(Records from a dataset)
┄┄┄┄┄┄┄┄┄┄┄┄┄┄┄┄┄┄┄┄

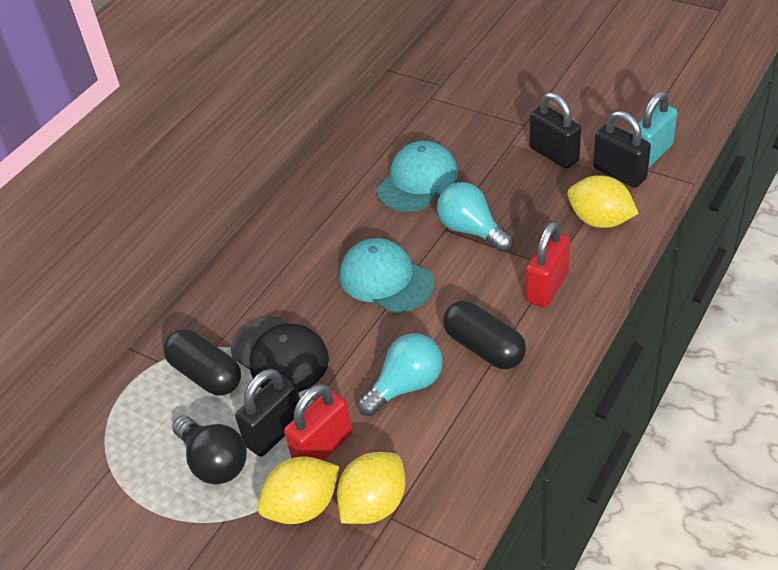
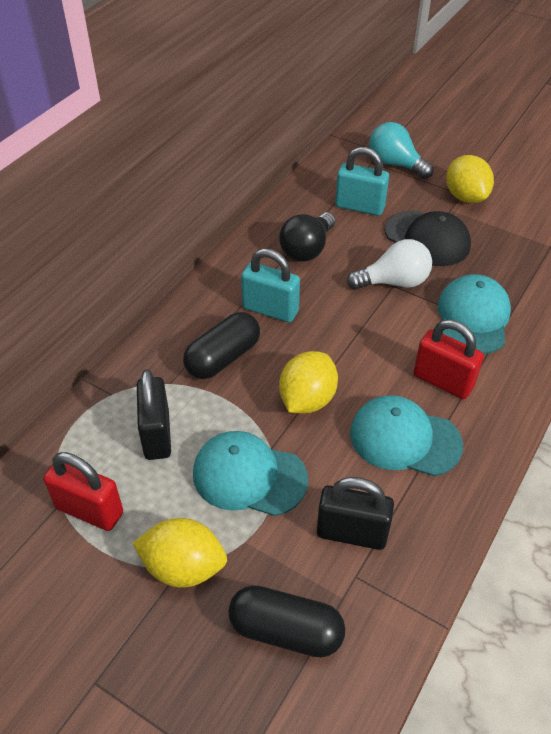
black padlock: 3 -> 2
turquoise cap: 2 -> 3
turquoise light bulb: 2 -> 1
turquoise padlock: 1 -> 2
white light bulb: 0 -> 1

┄┄┄┄┄┄┄┄┄┄┄┄┄┄┄┄┄┄┄┄

ASSIGNED TASK: Only the lines that contain the string "bulb" should be copied from the entries above.

RESULT OF THE EXERCISE:
turquoise light bulb: 2 -> 1
white light bulb: 0 -> 1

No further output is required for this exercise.